--- START ---

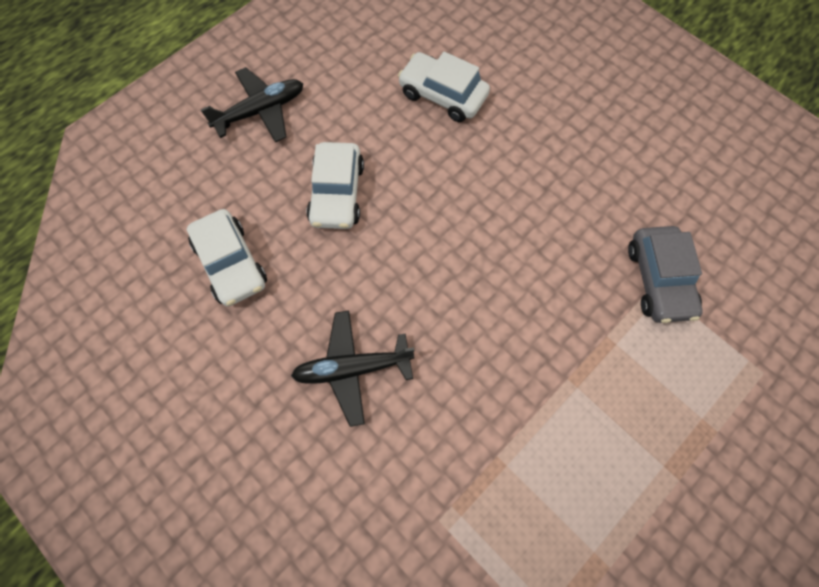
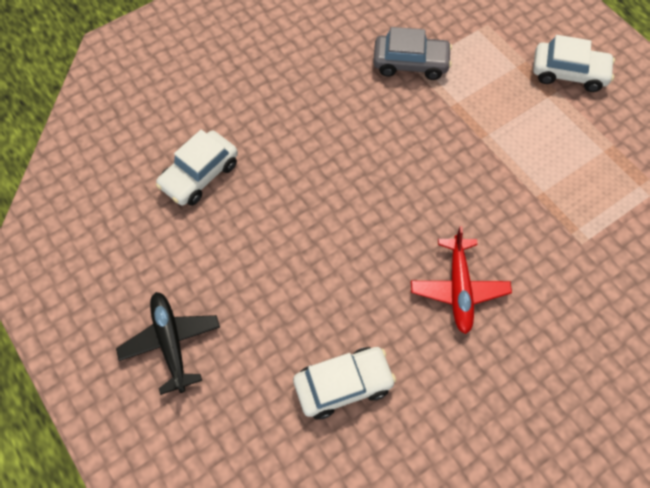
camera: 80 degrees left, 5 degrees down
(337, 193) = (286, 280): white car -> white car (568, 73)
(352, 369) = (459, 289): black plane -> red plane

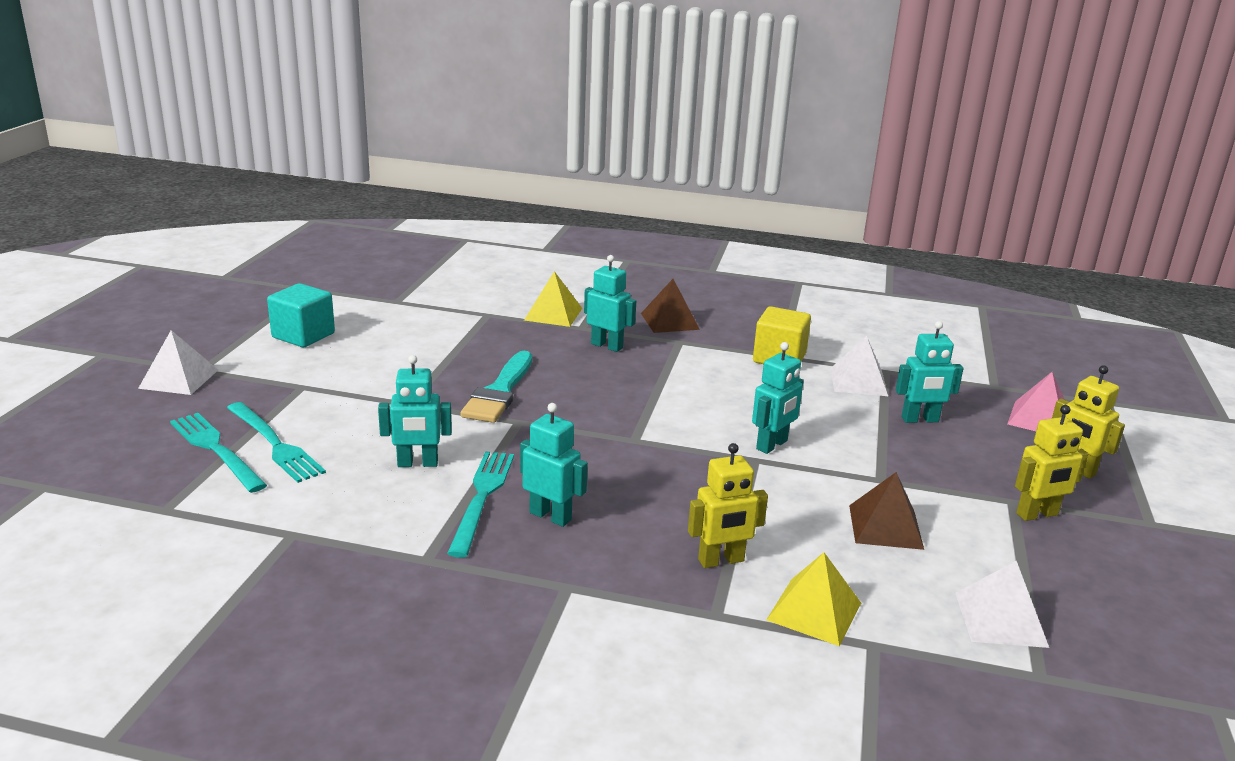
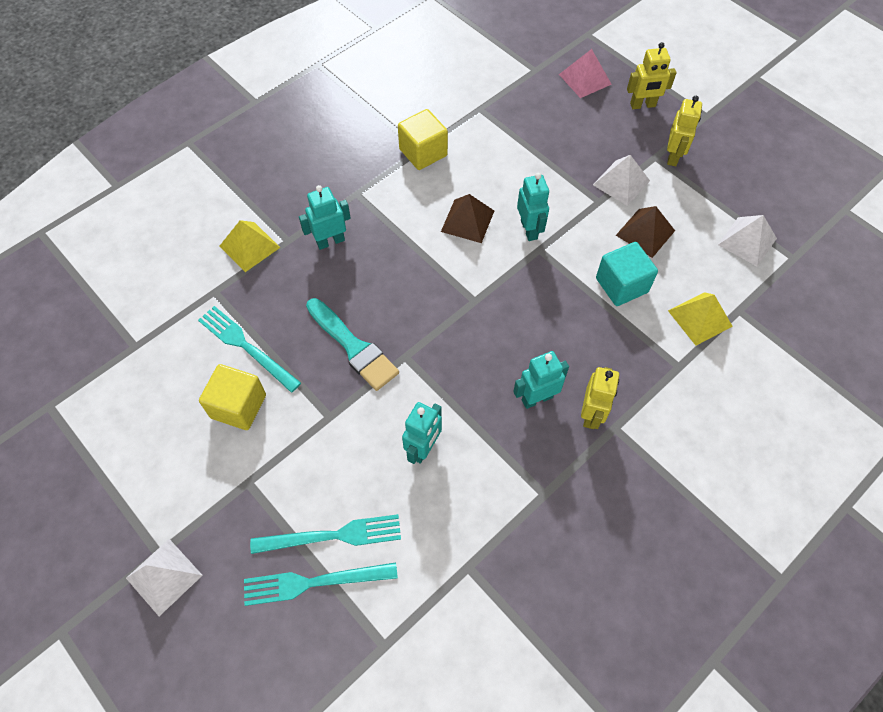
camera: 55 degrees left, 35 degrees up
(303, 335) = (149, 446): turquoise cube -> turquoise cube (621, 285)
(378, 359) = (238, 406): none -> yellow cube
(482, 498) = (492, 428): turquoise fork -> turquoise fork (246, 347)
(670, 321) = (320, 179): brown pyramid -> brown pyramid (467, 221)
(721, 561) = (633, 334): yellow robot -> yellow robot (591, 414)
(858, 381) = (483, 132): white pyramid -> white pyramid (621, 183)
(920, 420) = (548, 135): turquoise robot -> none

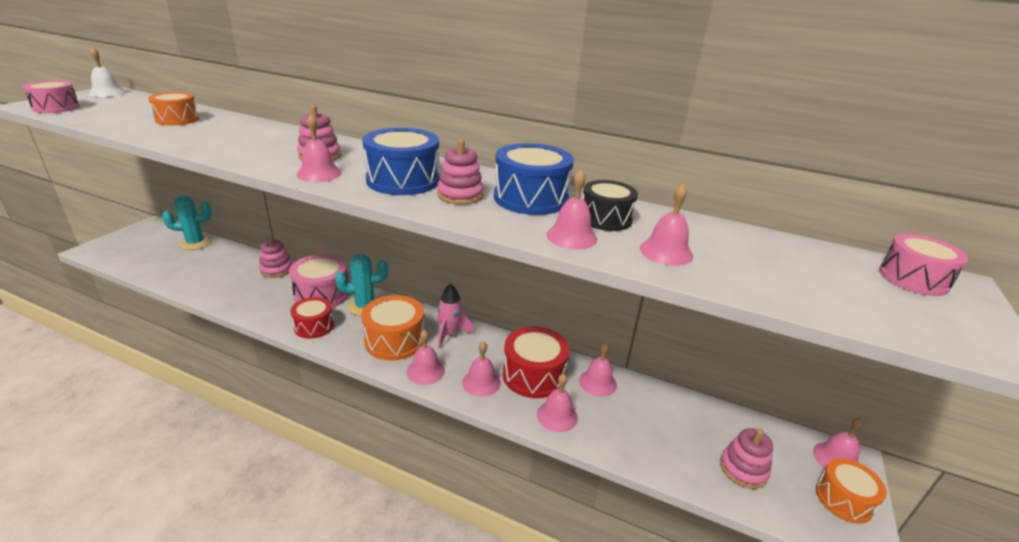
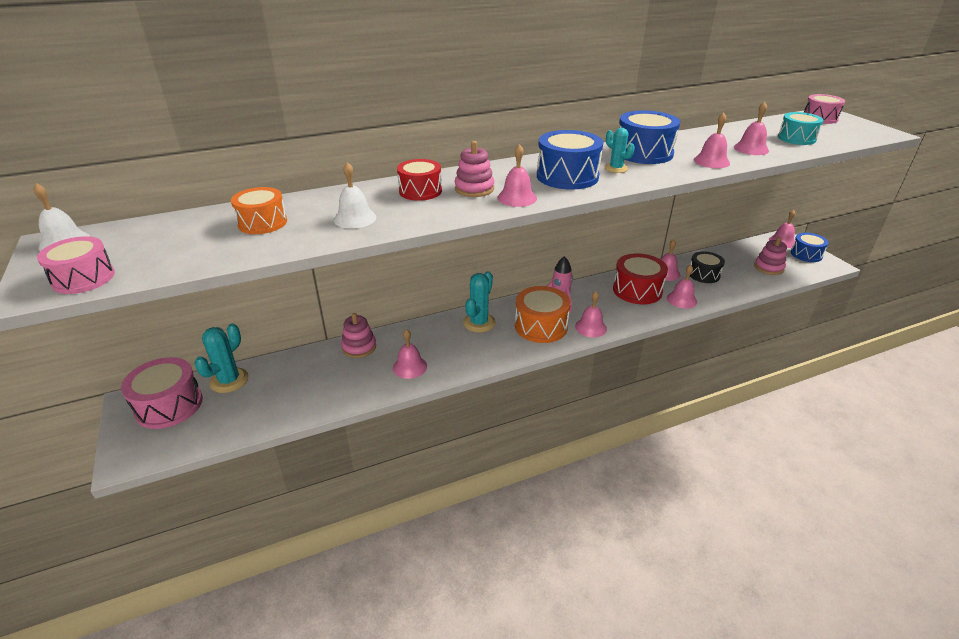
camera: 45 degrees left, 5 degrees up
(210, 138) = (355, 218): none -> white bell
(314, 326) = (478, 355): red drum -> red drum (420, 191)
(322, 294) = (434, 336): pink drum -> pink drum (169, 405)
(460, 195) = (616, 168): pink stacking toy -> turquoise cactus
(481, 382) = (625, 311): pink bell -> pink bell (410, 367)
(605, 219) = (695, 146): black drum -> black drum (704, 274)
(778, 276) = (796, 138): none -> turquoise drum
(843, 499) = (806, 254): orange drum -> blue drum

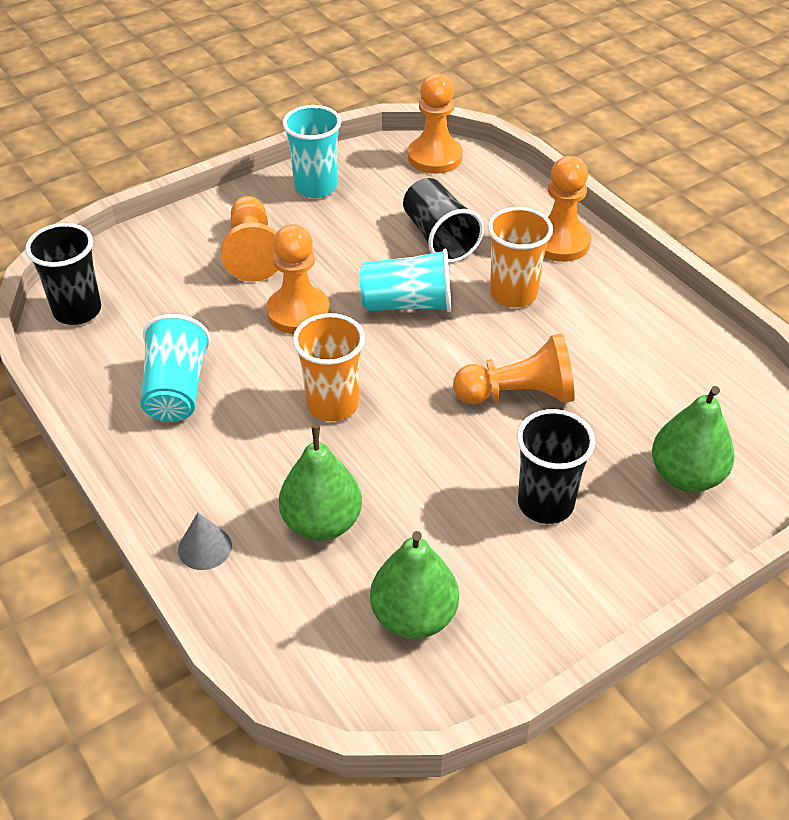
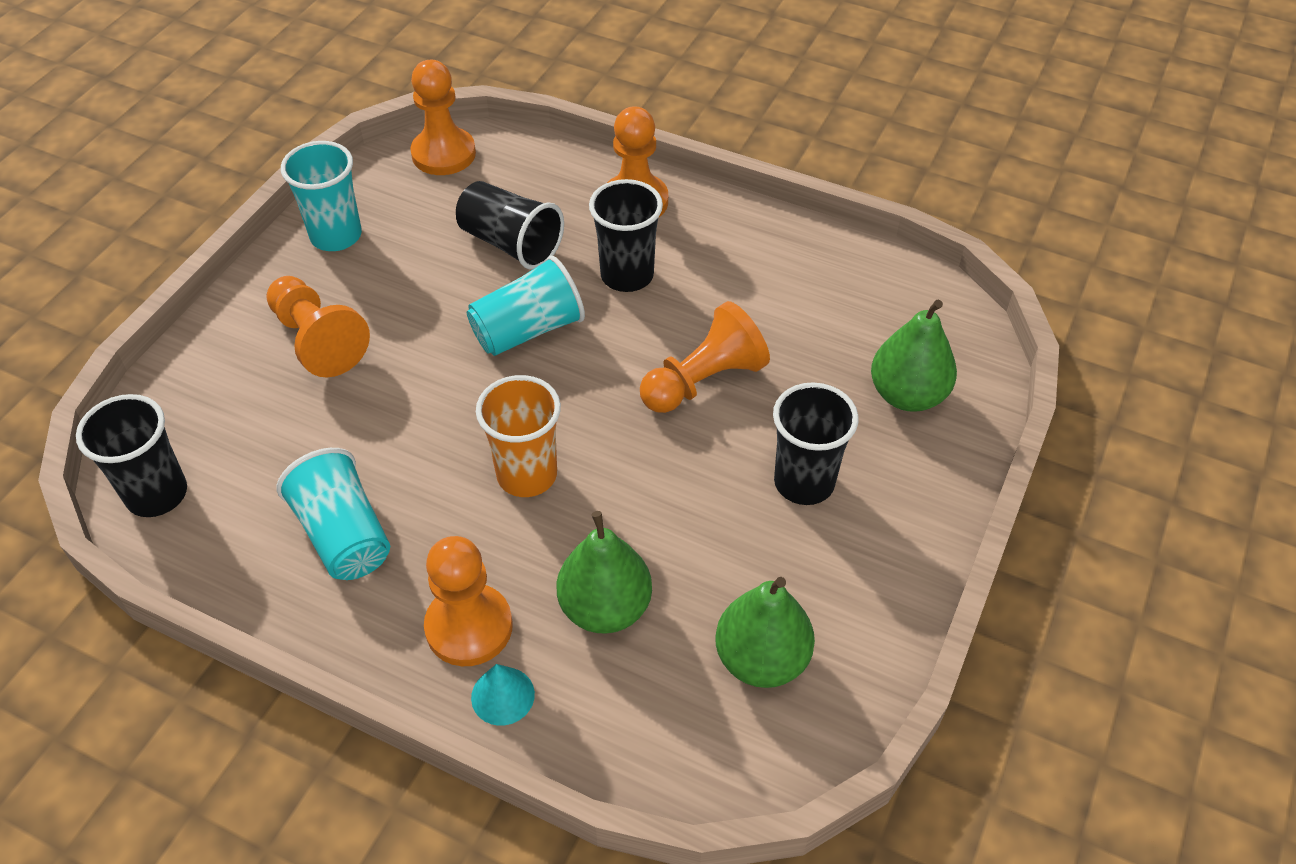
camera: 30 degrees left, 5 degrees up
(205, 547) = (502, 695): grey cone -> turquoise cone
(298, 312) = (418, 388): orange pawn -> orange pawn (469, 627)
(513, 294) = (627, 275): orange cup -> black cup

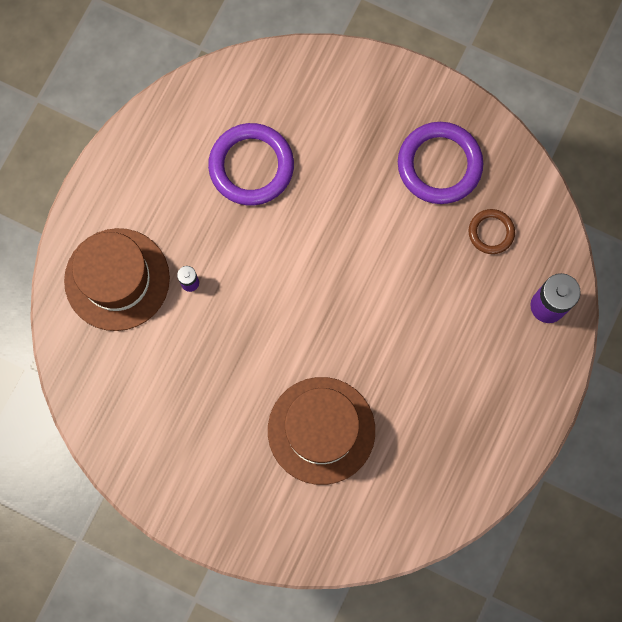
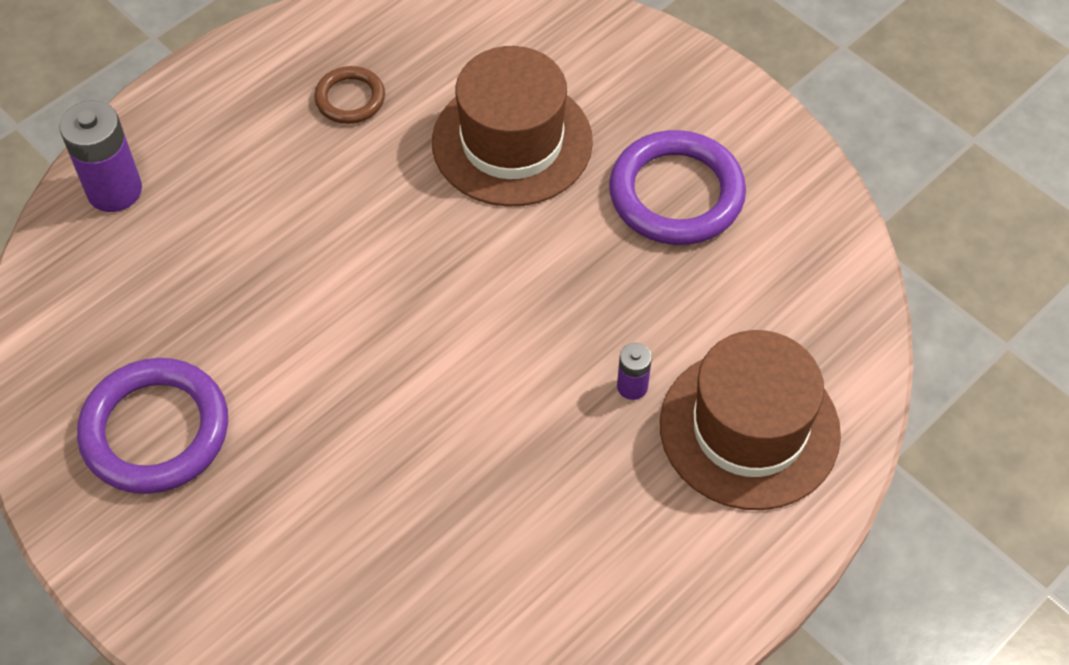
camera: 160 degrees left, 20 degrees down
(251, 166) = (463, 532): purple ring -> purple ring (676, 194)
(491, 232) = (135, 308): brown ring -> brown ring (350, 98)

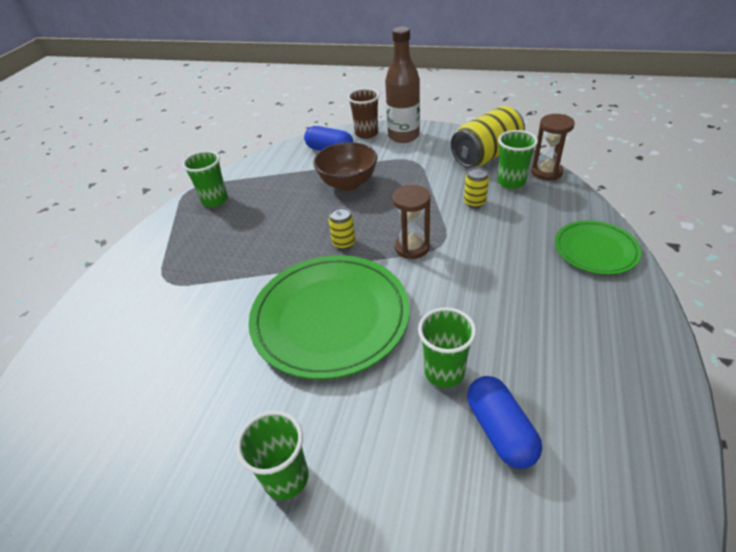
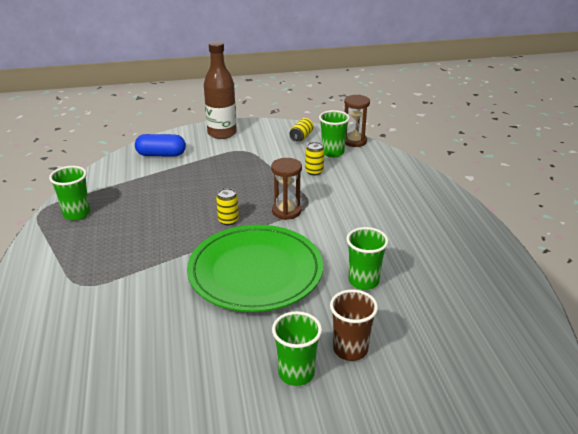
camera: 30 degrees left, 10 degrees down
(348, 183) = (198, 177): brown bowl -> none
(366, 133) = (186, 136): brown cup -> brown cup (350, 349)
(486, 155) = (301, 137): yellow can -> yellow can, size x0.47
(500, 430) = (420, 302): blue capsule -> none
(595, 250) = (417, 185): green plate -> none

--- END ---

§ **THE PROBLEM**
Without the pictures, write out the entire listing exactly.

§ **SOLUTION TO THIS PROBLEM**
camera: 80 degrees left, 5 degrees down
(337, 193) = (286, 280): white car -> white car (568, 73)
(352, 369) = (459, 289): black plane -> red plane

camera: 55 degrees left, 35 degrees up
(303, 335) = (149, 446): turquoise cube -> turquoise cube (621, 285)
(378, 359) = (238, 406): none -> yellow cube
(482, 498) = (492, 428): turquoise fork -> turquoise fork (246, 347)
(670, 321) = (320, 179): brown pyramid -> brown pyramid (467, 221)
(721, 561) = (633, 334): yellow robot -> yellow robot (591, 414)
(858, 381) = (483, 132): white pyramid -> white pyramid (621, 183)
(920, 420) = (548, 135): turquoise robot -> none

camera: 45 degrees left, 5 degrees up
(210, 138) = (355, 218): none -> white bell
(314, 326) = (478, 355): red drum -> red drum (420, 191)
(322, 294) = (434, 336): pink drum -> pink drum (169, 405)
(460, 195) = (616, 168): pink stacking toy -> turquoise cactus
(481, 382) = (625, 311): pink bell -> pink bell (410, 367)
(605, 219) = (695, 146): black drum -> black drum (704, 274)
(778, 276) = (796, 138): none -> turquoise drum
(843, 499) = (806, 254): orange drum -> blue drum

camera: 30 degrees left, 5 degrees up
(205, 547) = (502, 695): grey cone -> turquoise cone
(298, 312) = (418, 388): orange pawn -> orange pawn (469, 627)
(513, 294) = (627, 275): orange cup -> black cup

camera: 160 degrees left, 20 degrees down
(251, 166) = (463, 532): purple ring -> purple ring (676, 194)
(491, 232) = (135, 308): brown ring -> brown ring (350, 98)

camera: 30 degrees left, 10 degrees down
(348, 183) = (198, 177): brown bowl -> none
(366, 133) = (186, 136): brown cup -> brown cup (350, 349)
(486, 155) = (301, 137): yellow can -> yellow can, size x0.47
(500, 430) = (420, 302): blue capsule -> none
(595, 250) = (417, 185): green plate -> none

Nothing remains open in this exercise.